- [DATASET EXTRACT]
[Start of section]

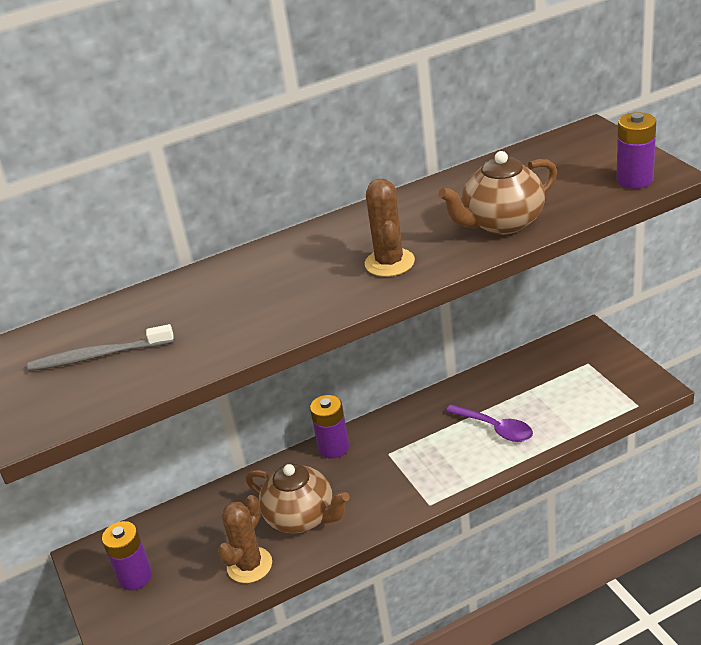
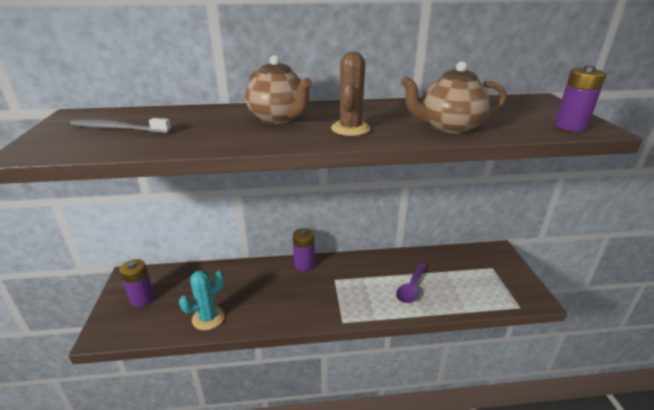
camera: 15 degrees right, 5 degrees down
(249, 565) = (208, 318): brown cactus -> turquoise cactus
(301, 517) = (259, 299): brown teapot -> brown teapot (279, 118)
(495, 428) = (411, 288): purple spoon -> purple spoon turned 60 degrees clockwise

[End of section]

Images are not wanted in the copy. Please print the material above exactly.

- [RESPONSE]
camera: 15 degrees right, 5 degrees down
(249, 565) = (208, 318): brown cactus -> turquoise cactus
(301, 517) = (259, 299): brown teapot -> brown teapot (279, 118)
(495, 428) = (411, 288): purple spoon -> purple spoon turned 60 degrees clockwise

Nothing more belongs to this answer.